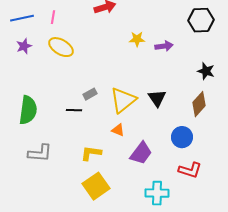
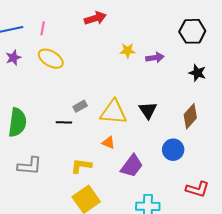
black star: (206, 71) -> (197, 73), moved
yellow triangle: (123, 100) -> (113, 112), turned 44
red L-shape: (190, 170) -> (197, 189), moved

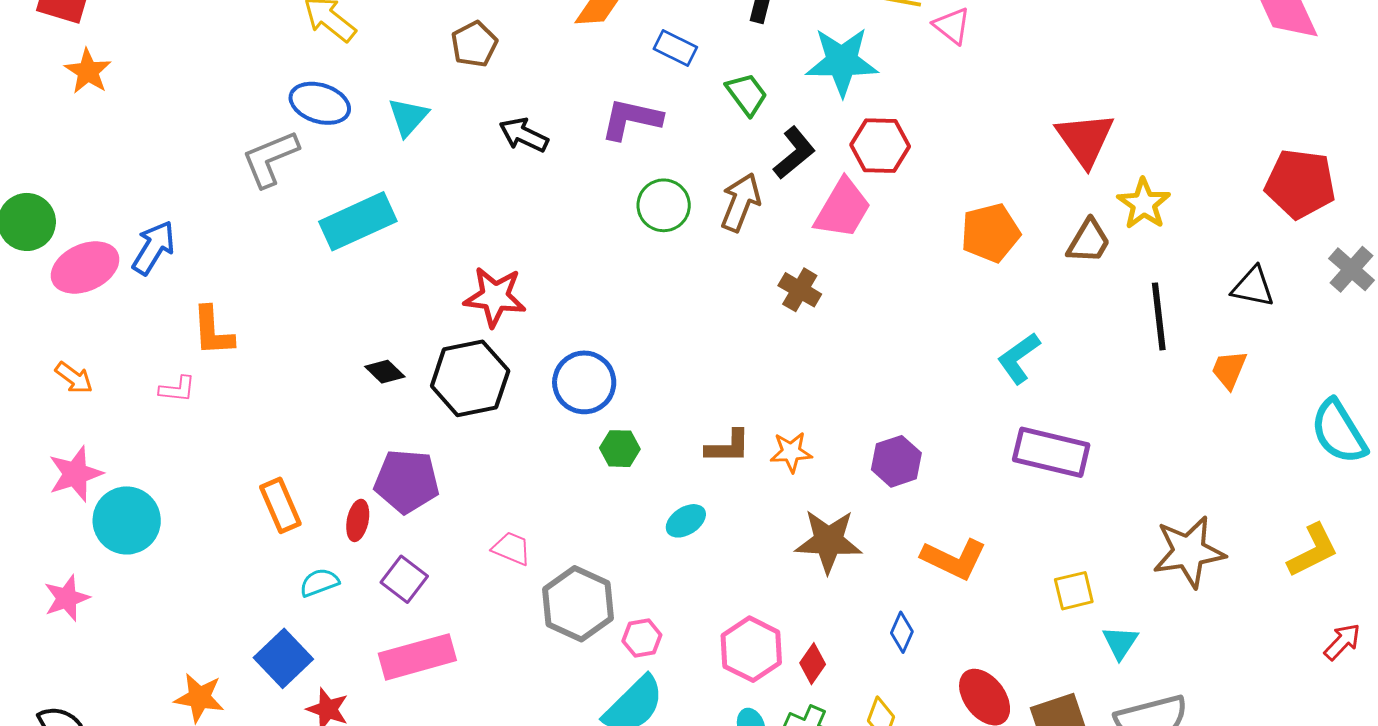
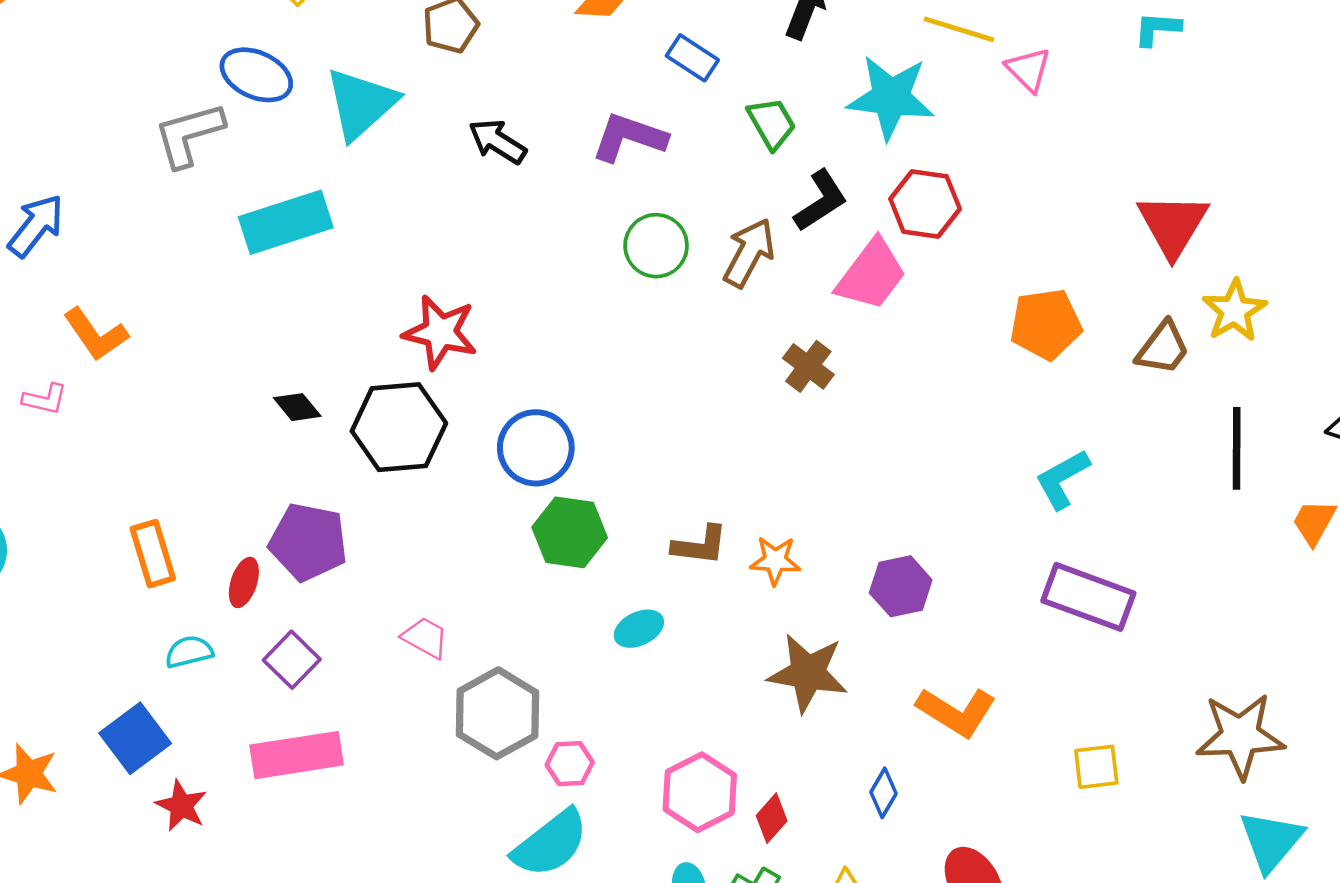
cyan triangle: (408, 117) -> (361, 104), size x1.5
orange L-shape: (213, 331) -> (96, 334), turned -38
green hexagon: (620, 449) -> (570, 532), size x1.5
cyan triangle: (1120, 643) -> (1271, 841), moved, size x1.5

---

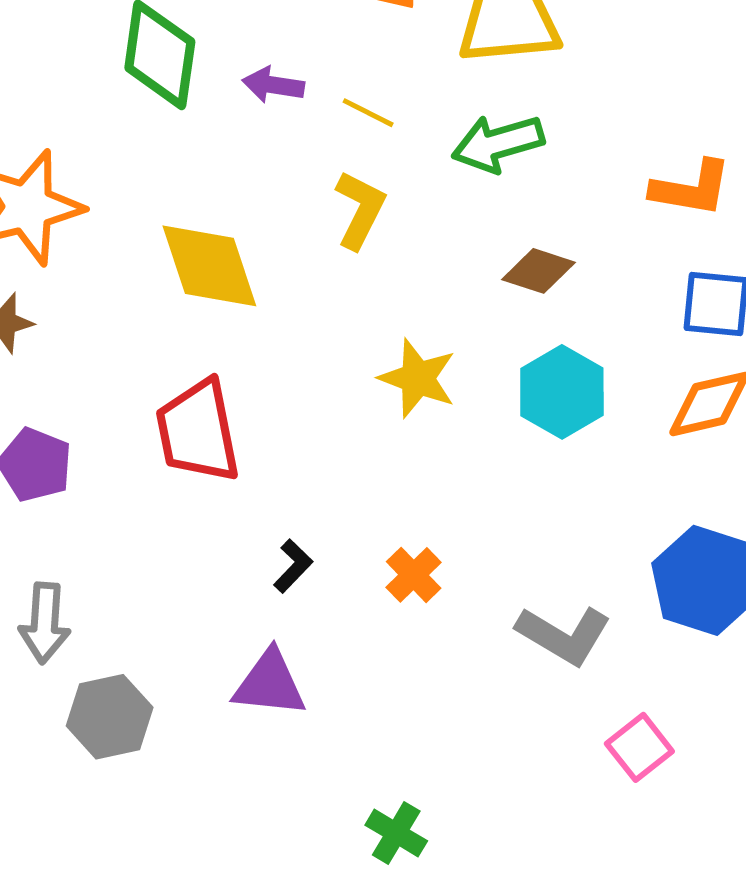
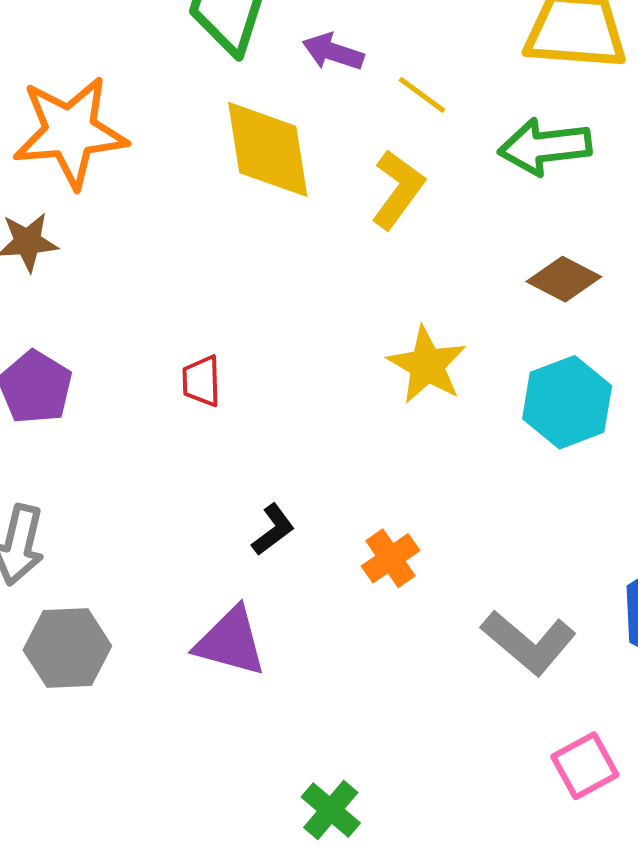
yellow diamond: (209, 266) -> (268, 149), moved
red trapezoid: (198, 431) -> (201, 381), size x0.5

■ **Required action**: Within the entries above, the lines from the one containing "red L-shape: (190, 170) -> (197, 189), moved" through the one containing "green hexagon: (620, 449)" are to be transcribed exactly, ends included, pictures excluded.

■ **Written answer**:
red L-shape: (190, 170) -> (197, 189), moved

cyan triangle: (408, 117) -> (361, 104), size x1.5
orange L-shape: (213, 331) -> (96, 334), turned -38
green hexagon: (620, 449) -> (570, 532), size x1.5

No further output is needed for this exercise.